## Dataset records
.....
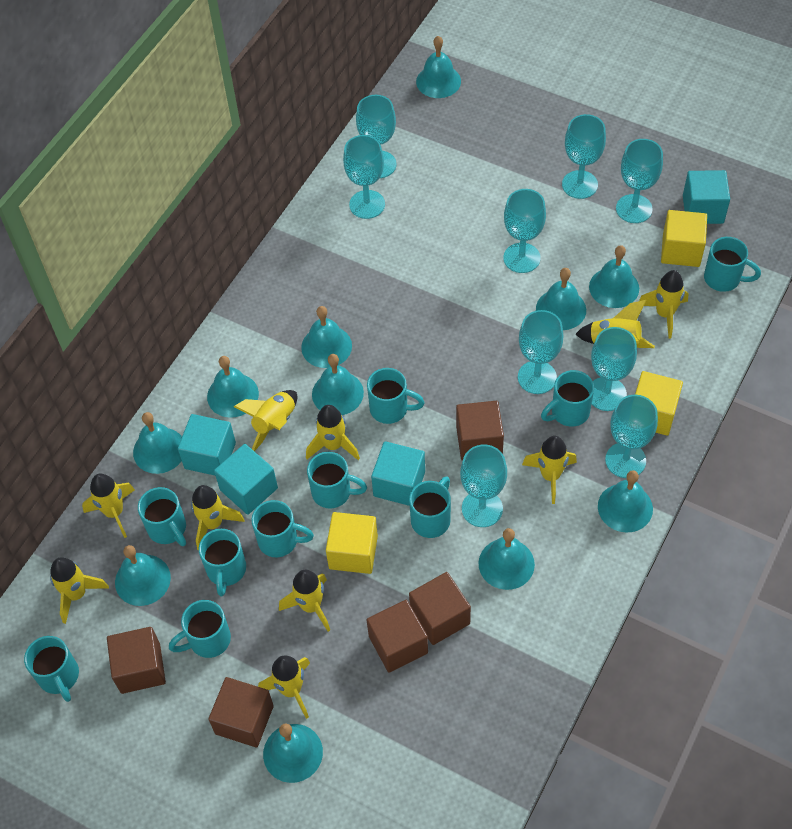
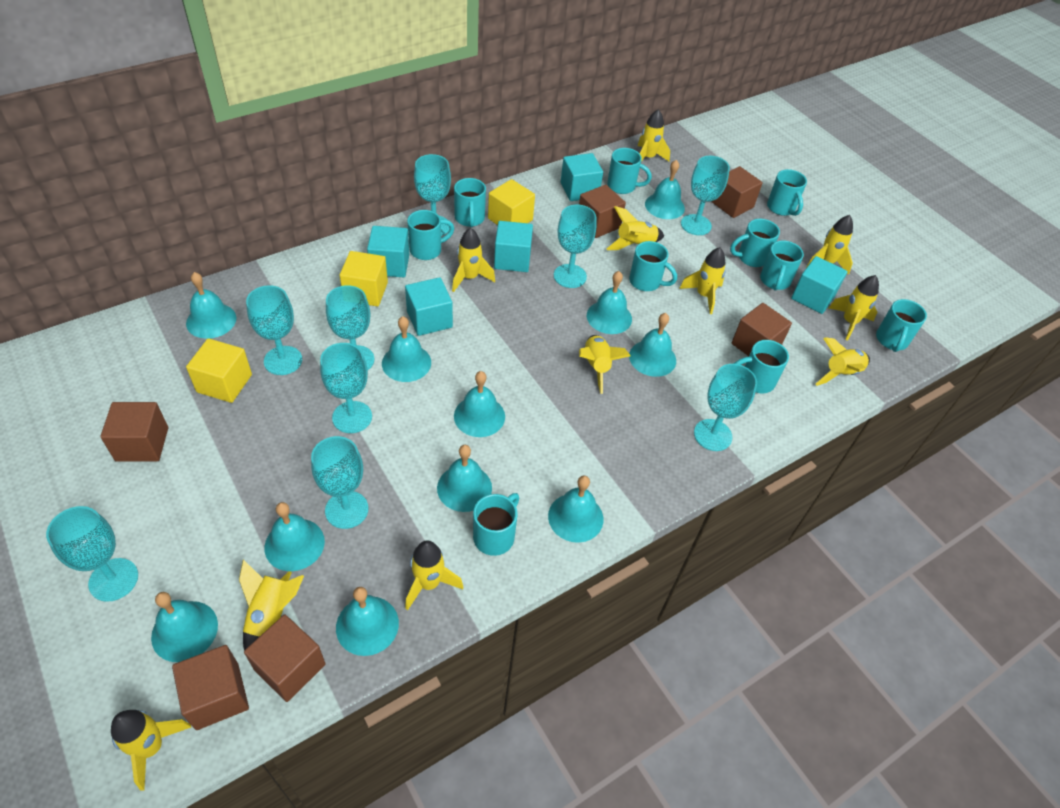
brown cube: 5 -> 6
turquoise cube: 4 -> 5
yellow rocket: 10 -> 11

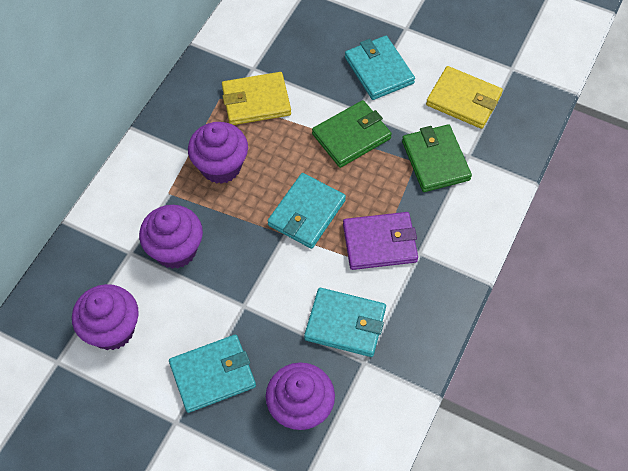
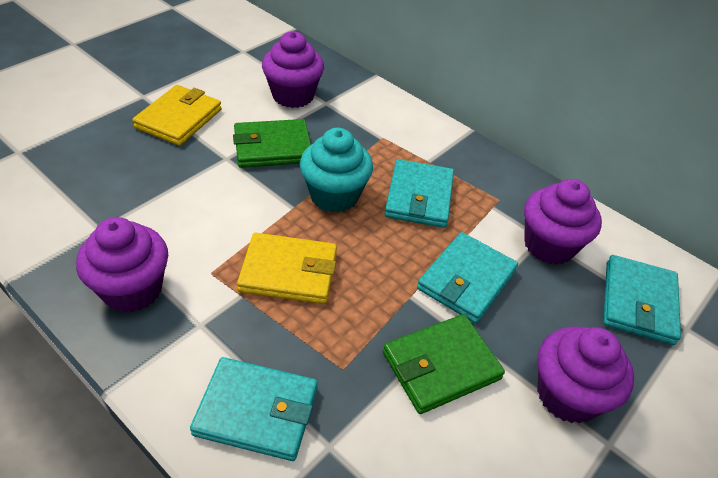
purple wallet: 1 -> 0
turquoise cupcake: 0 -> 1

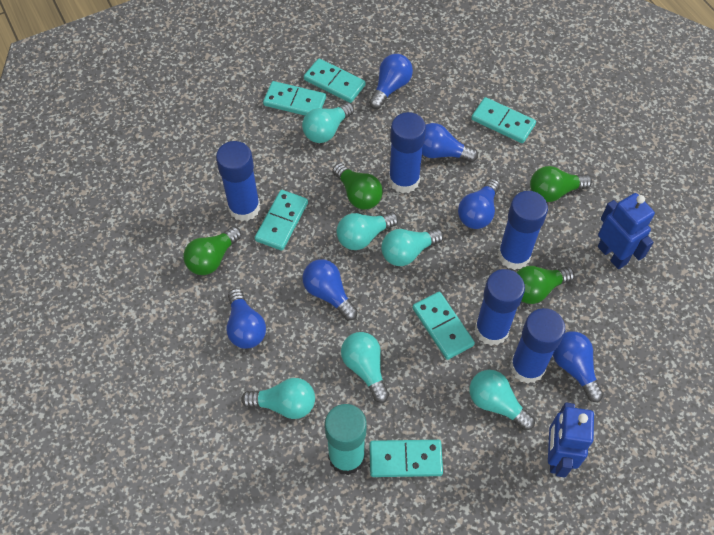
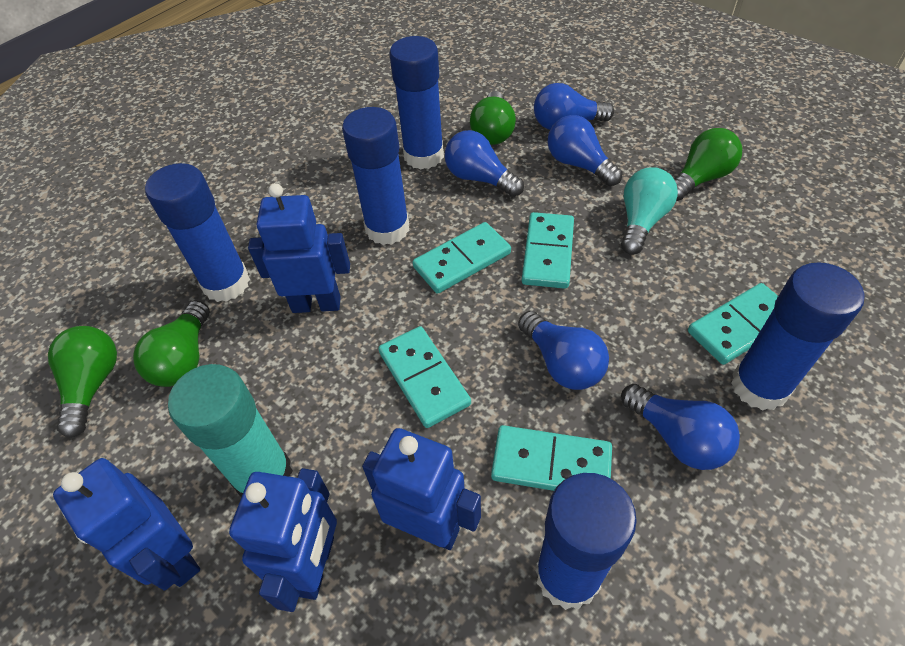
blue light bulb: 6 -> 5
blue robot: 2 -> 4
turquoise domino: 6 -> 5
turquoise light bulb: 6 -> 1

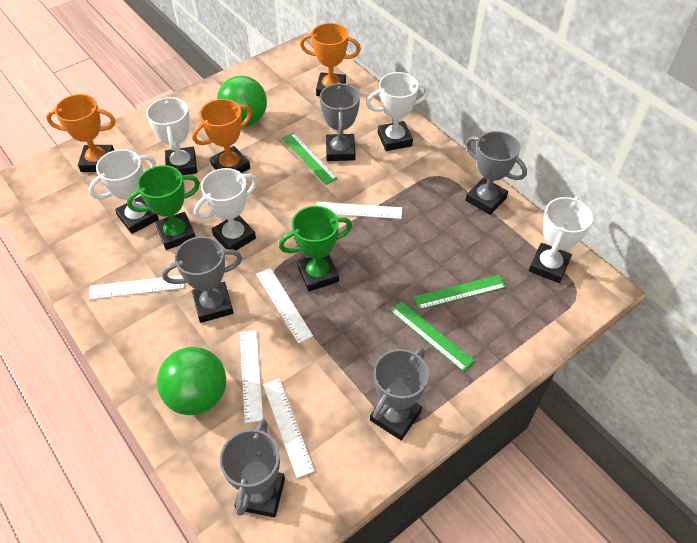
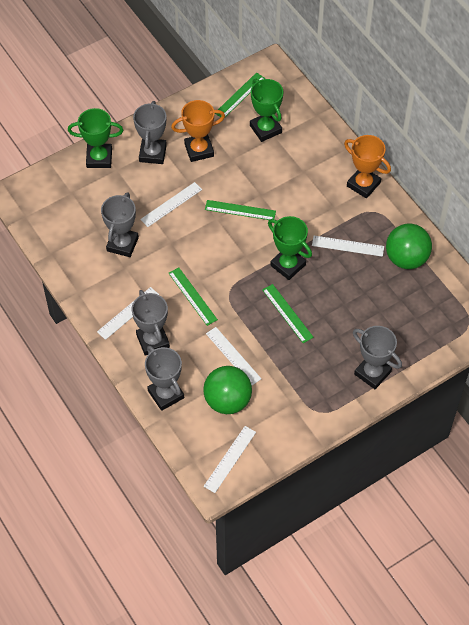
green ruler: 3 -> 4
green trophy: 2 -> 3
orange trophy: 3 -> 2
white trophy: 5 -> 0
.....
## Exercise description
The answer is every line of the data, exactly as written, with the pictures dropped.

## Answer section
brown cube: 5 -> 6
turquoise cube: 4 -> 5
yellow rocket: 10 -> 11

purple wallet: 1 -> 0
turquoise cupcake: 0 -> 1

blue light bulb: 6 -> 5
blue robot: 2 -> 4
turquoise domino: 6 -> 5
turquoise light bulb: 6 -> 1

green ruler: 3 -> 4
green trophy: 2 -> 3
orange trophy: 3 -> 2
white trophy: 5 -> 0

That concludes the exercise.